Multi-image counting data:
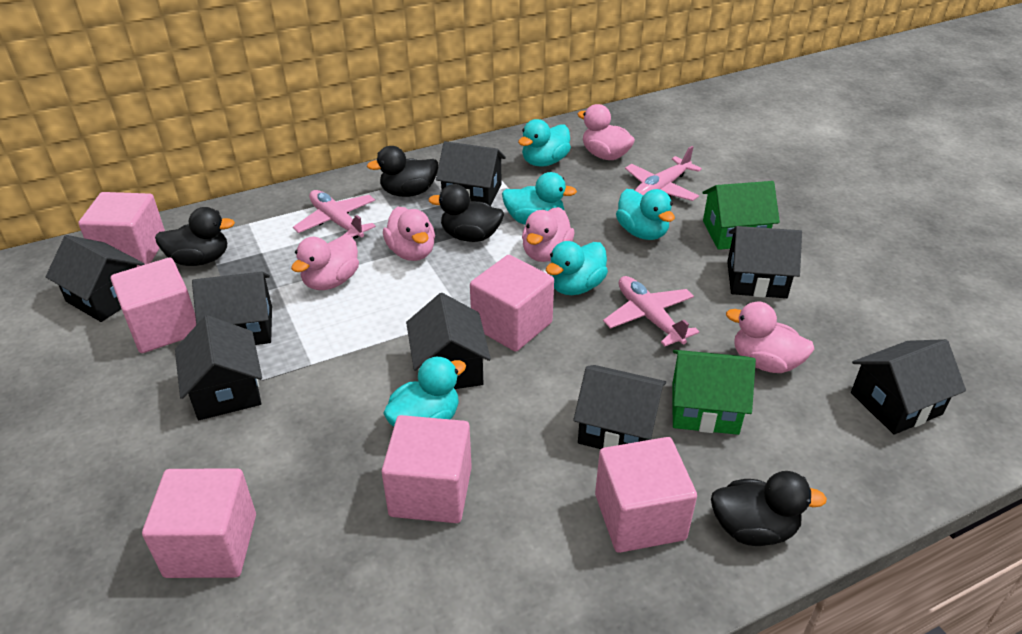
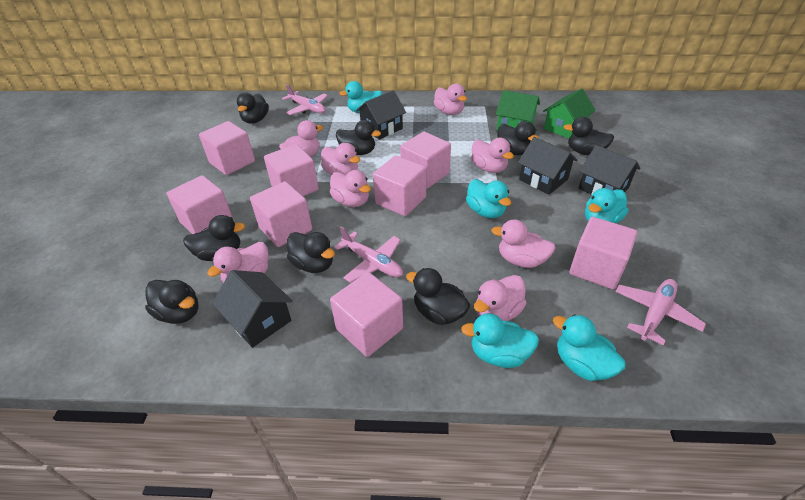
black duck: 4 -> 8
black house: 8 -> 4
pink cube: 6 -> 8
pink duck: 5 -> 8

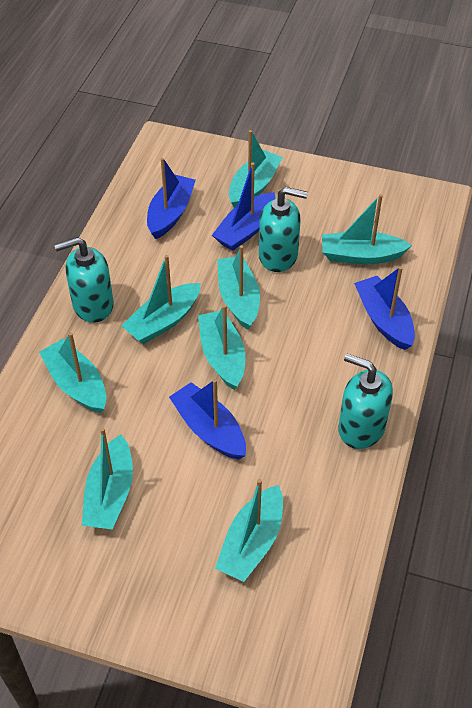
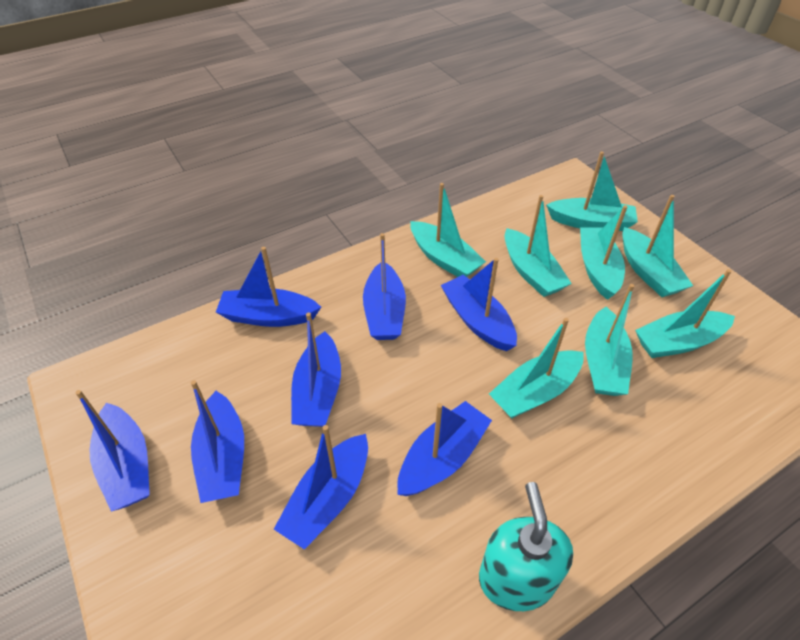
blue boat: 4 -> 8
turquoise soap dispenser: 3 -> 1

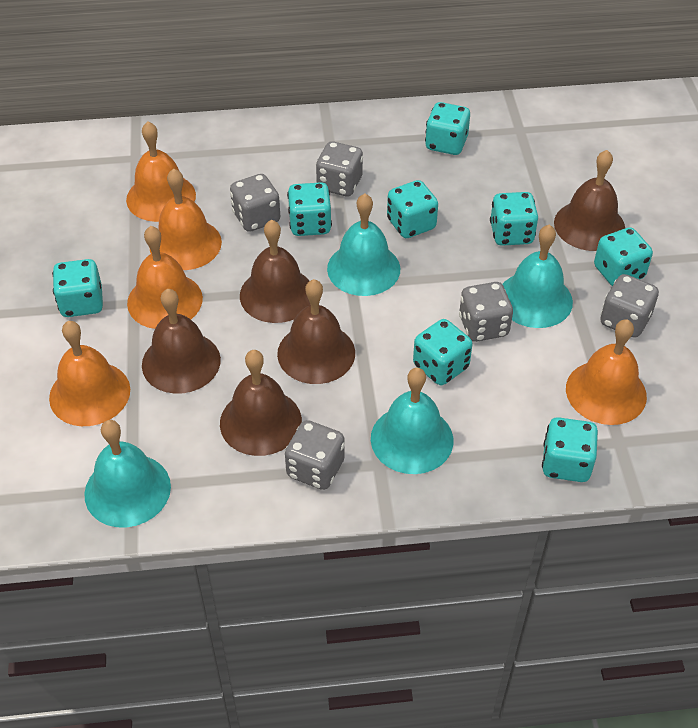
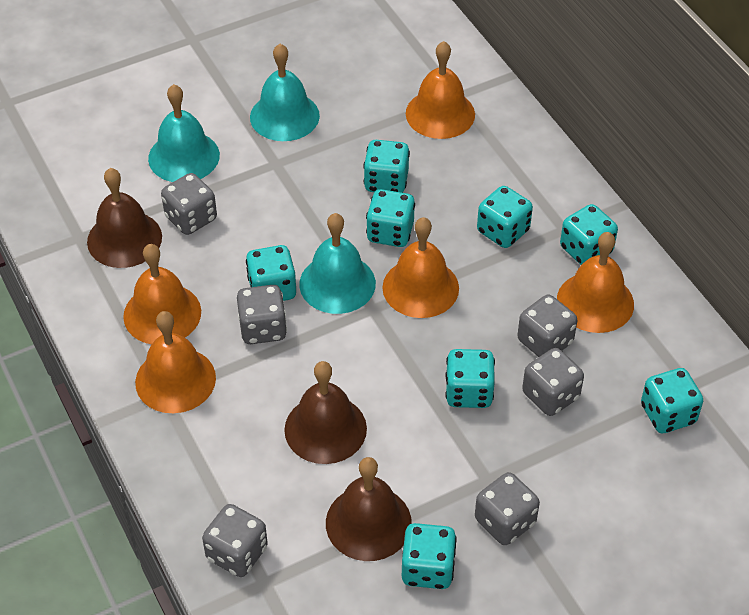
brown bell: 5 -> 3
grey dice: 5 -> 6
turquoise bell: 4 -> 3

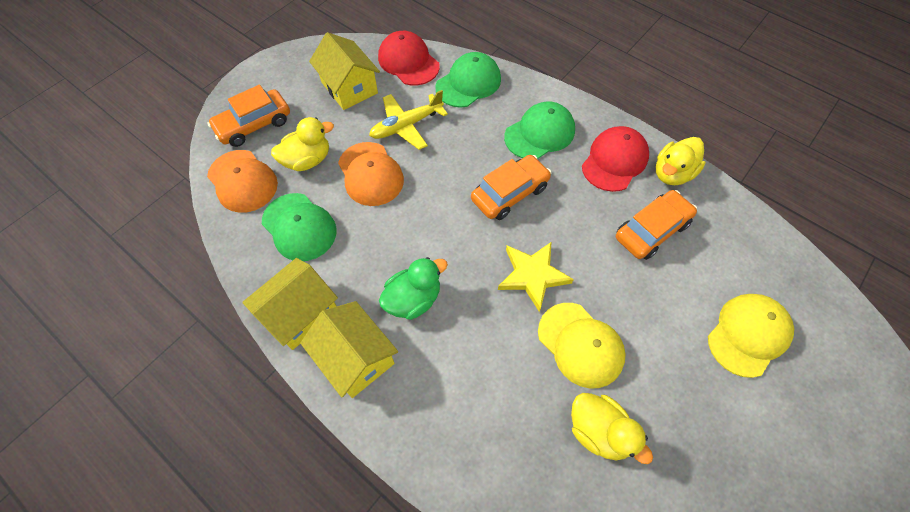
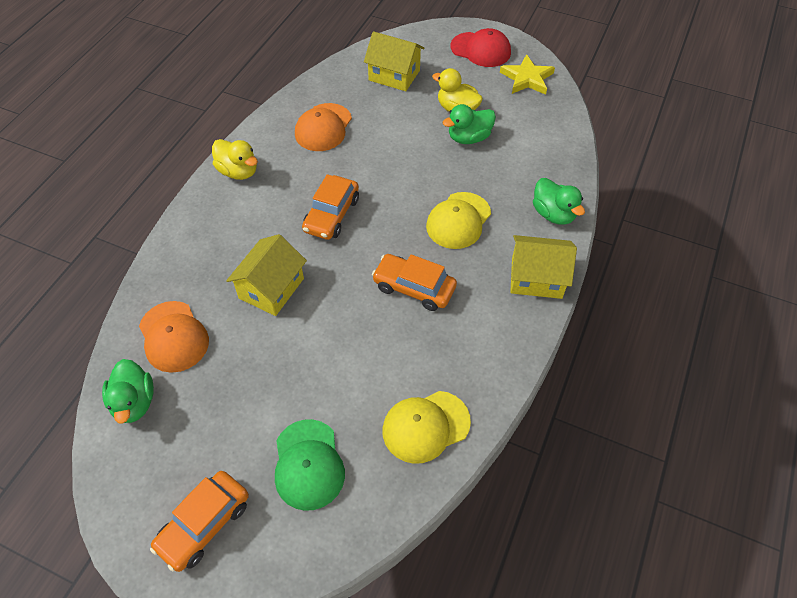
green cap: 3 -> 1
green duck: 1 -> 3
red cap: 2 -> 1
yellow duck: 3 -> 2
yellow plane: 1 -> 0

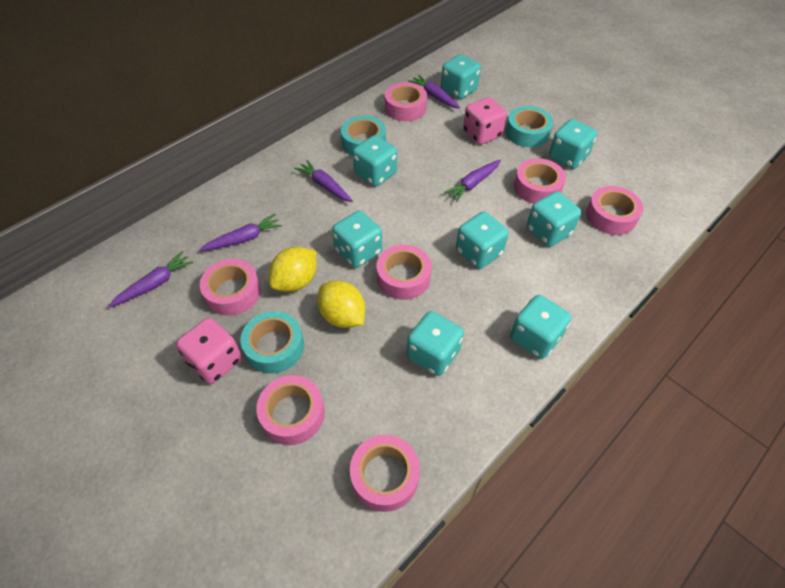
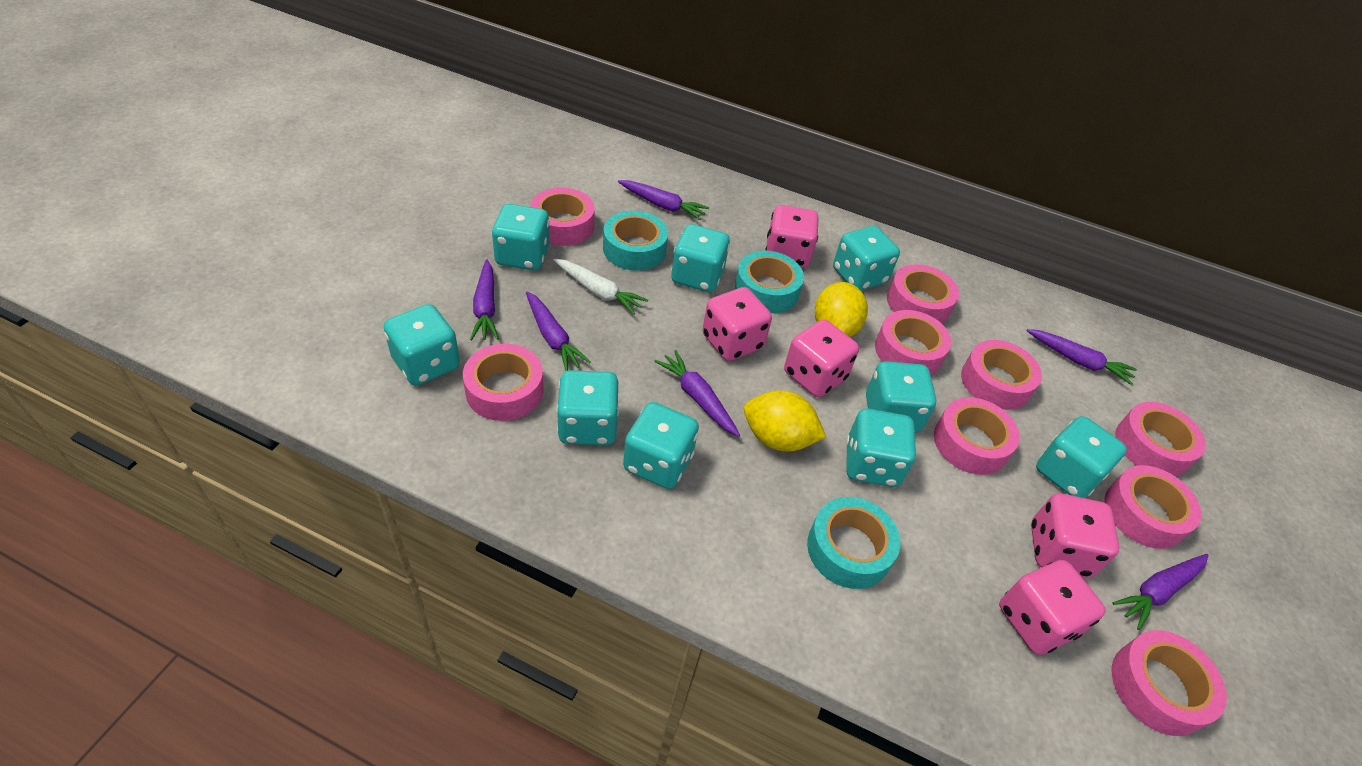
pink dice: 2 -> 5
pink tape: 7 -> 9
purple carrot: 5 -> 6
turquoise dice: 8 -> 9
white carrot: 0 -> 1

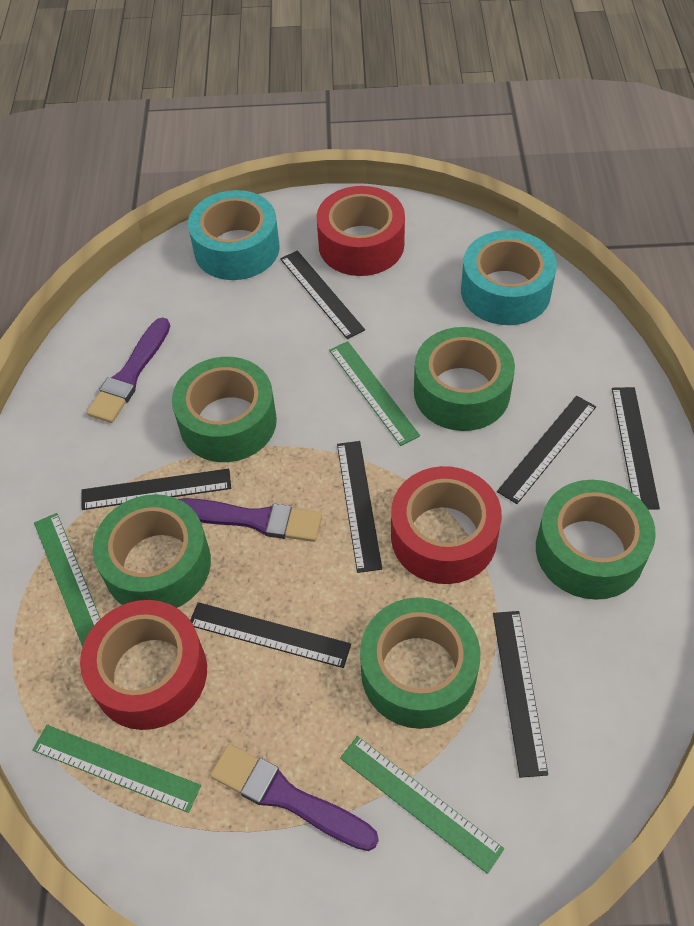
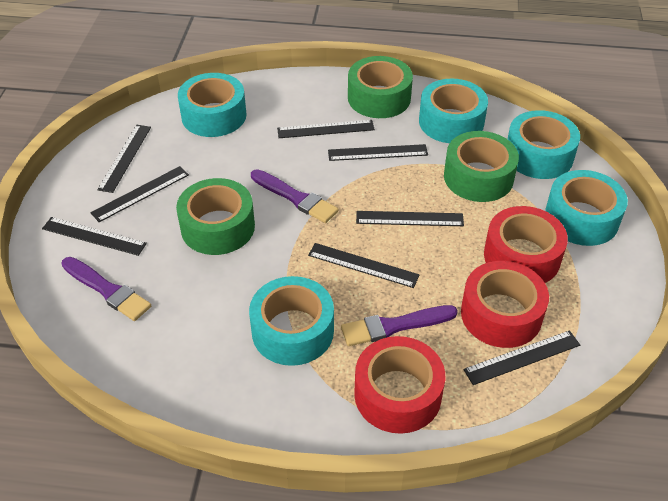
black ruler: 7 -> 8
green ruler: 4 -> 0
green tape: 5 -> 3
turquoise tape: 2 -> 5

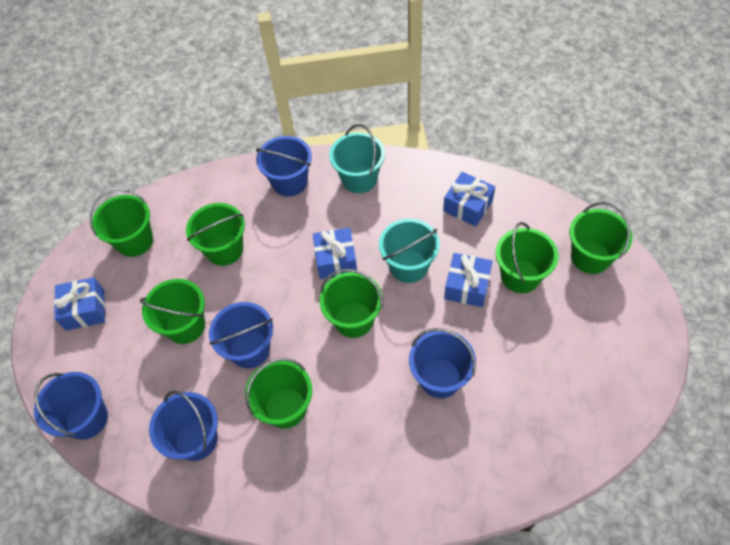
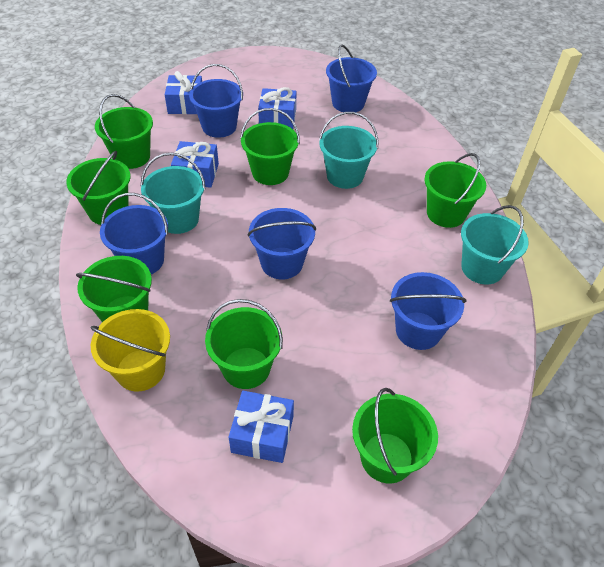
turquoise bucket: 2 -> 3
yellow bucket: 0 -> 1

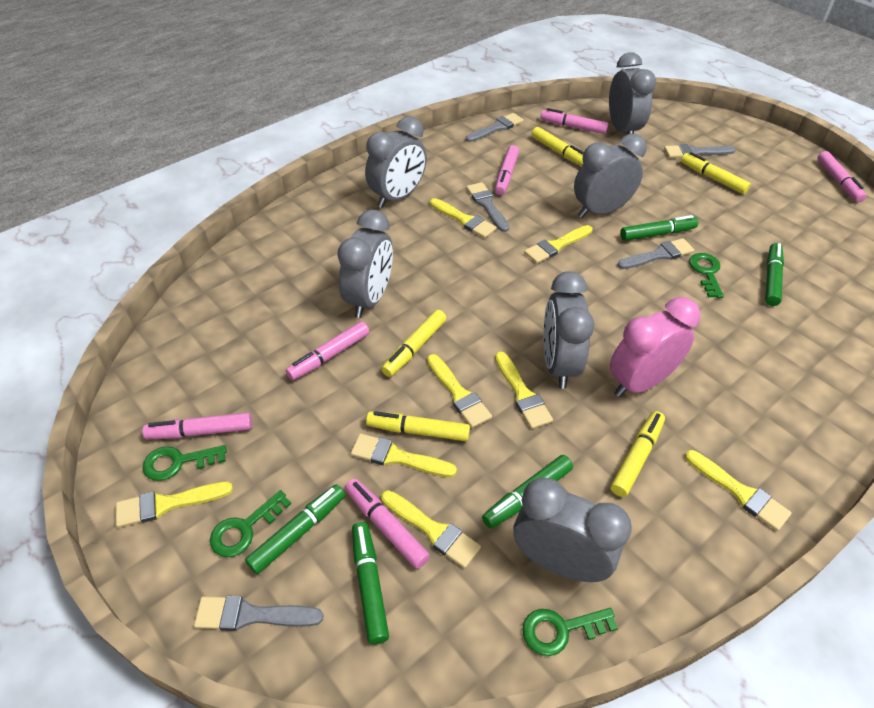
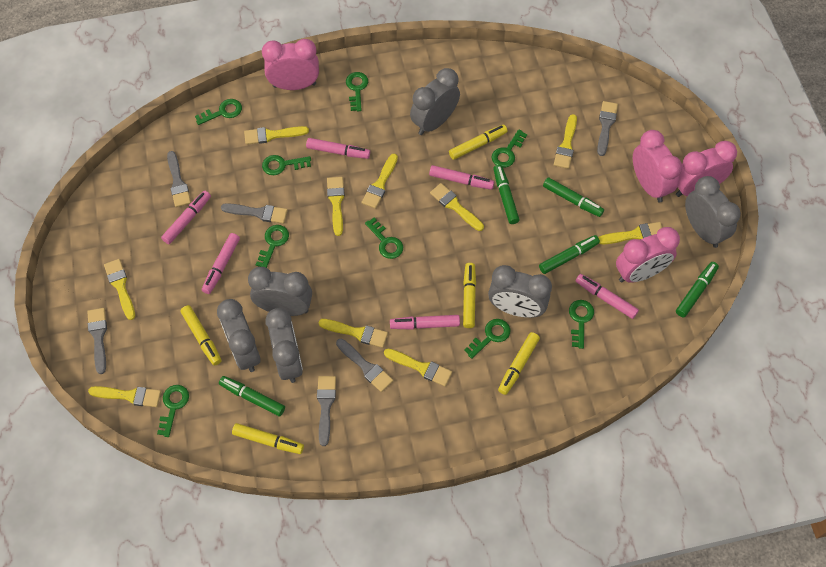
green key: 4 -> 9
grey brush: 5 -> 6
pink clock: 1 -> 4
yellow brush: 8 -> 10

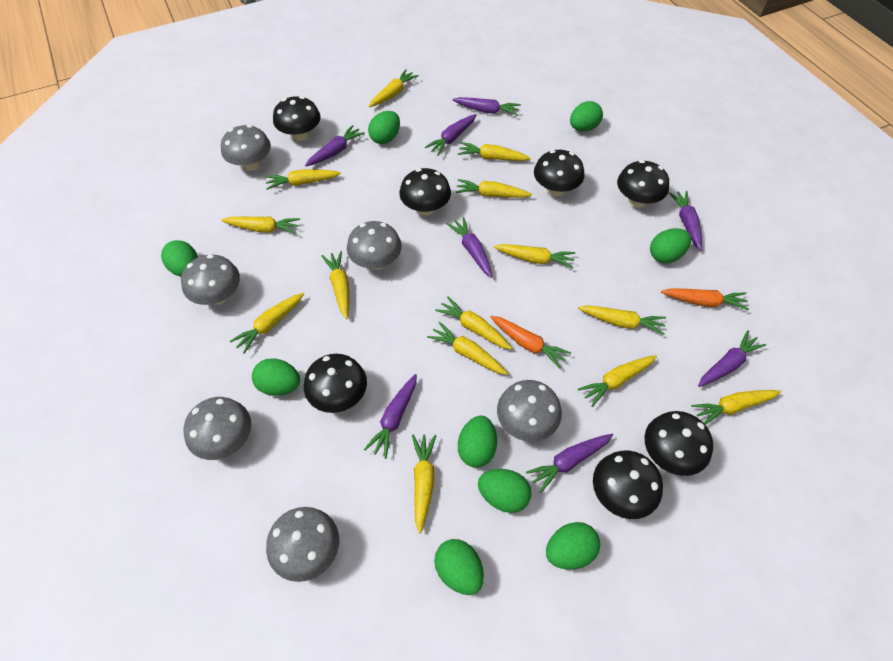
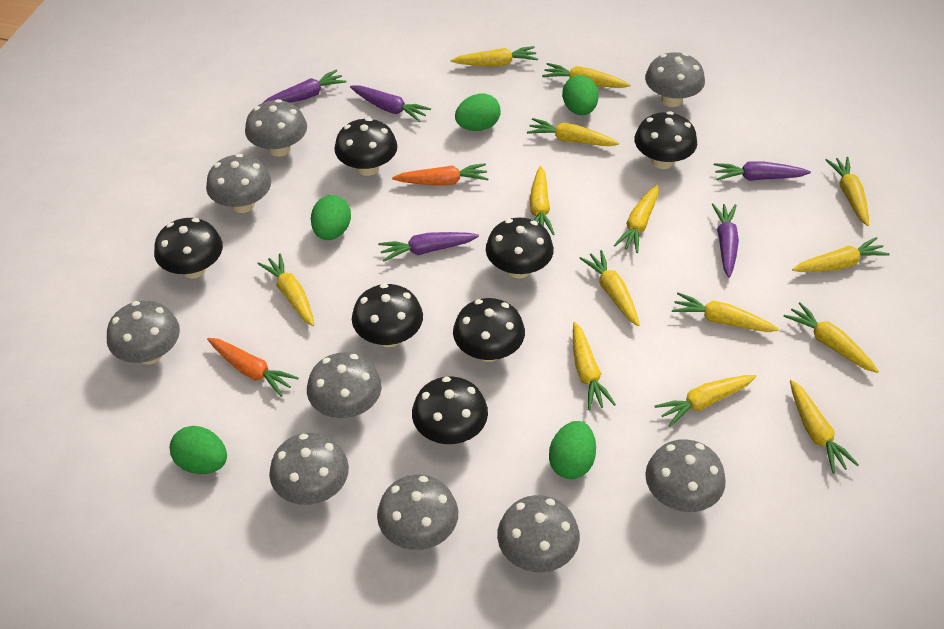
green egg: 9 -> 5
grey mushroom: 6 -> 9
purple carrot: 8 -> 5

◆ **TO DO**
Scan the data above for the word "pink", then copy every line that holds it.

◆ **ANSWER BOX**
pink cube: 6 -> 8
pink duck: 5 -> 8
pink dice: 2 -> 5
pink tape: 7 -> 9
pink clock: 1 -> 4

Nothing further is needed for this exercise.